#### Action item:
Search the listing below for the word "gone" and return each line that contains it.

#### Data to process:

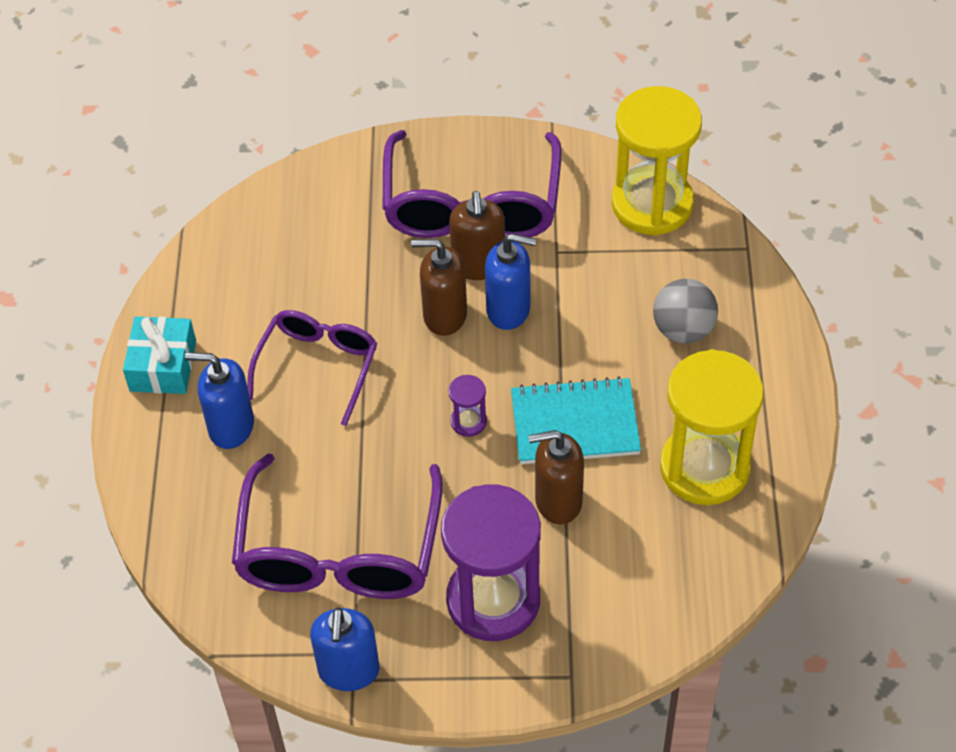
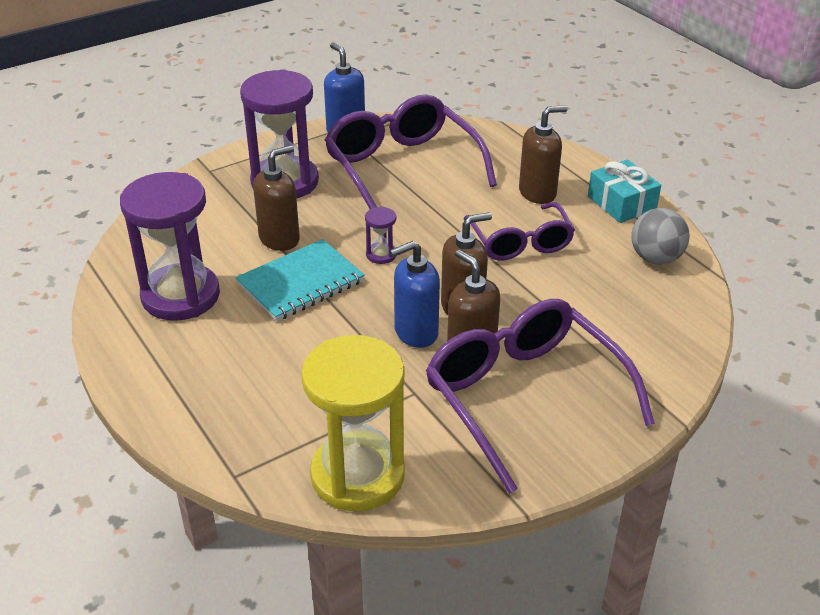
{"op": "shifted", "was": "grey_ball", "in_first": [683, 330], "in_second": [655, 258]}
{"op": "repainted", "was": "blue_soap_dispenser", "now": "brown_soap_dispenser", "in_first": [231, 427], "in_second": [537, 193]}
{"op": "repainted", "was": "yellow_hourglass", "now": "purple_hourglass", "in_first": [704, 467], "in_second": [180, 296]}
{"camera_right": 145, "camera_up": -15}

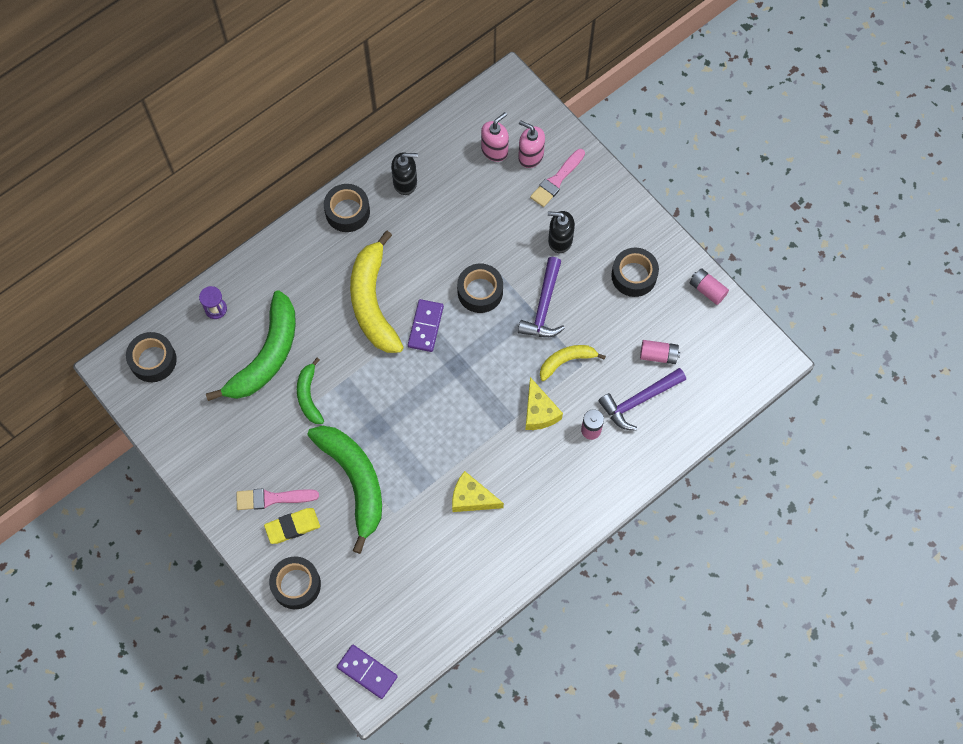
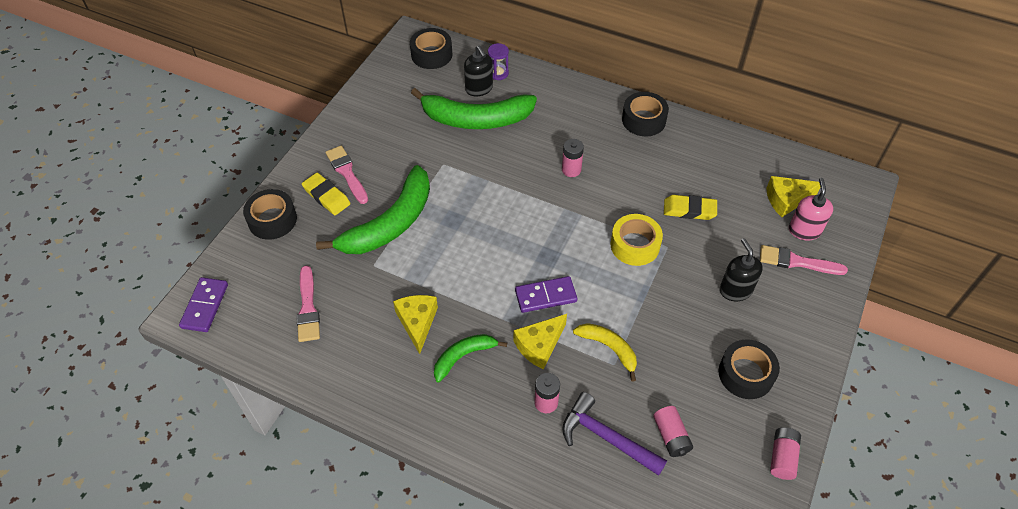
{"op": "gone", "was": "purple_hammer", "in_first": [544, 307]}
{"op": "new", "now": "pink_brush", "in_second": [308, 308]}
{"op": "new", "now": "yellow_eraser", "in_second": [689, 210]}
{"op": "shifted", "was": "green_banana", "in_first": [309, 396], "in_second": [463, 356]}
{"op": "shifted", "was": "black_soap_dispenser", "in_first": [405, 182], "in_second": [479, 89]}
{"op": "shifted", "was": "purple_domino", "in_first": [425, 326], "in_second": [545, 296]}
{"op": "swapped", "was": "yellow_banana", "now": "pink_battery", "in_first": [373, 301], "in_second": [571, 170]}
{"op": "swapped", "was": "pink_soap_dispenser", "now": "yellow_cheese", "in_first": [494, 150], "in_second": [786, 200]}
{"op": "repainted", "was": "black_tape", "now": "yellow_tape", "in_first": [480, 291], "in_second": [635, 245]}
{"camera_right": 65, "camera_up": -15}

==

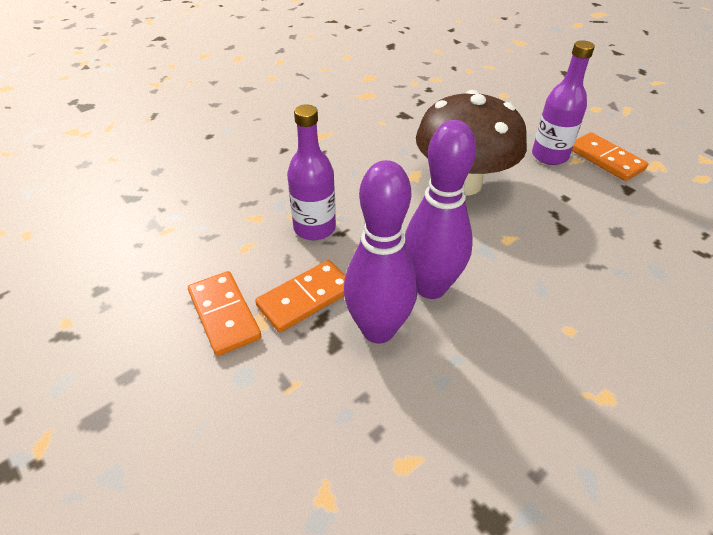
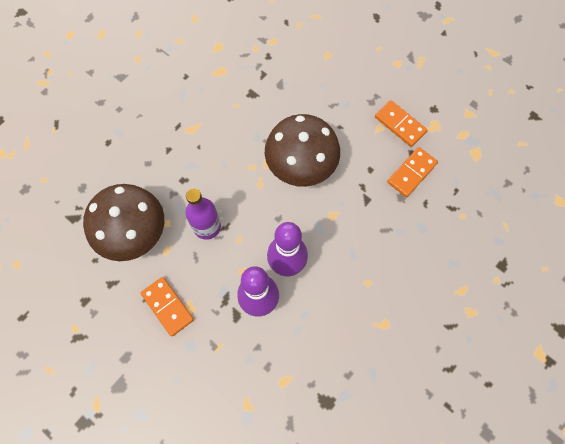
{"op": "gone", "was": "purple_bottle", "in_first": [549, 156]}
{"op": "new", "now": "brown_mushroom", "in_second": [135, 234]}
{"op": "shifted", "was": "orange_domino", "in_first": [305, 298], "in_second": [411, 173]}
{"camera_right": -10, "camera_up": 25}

#### Reply:
{"op": "gone", "was": "purple_hammer", "in_first": [544, 307]}
{"op": "gone", "was": "purple_bottle", "in_first": [549, 156]}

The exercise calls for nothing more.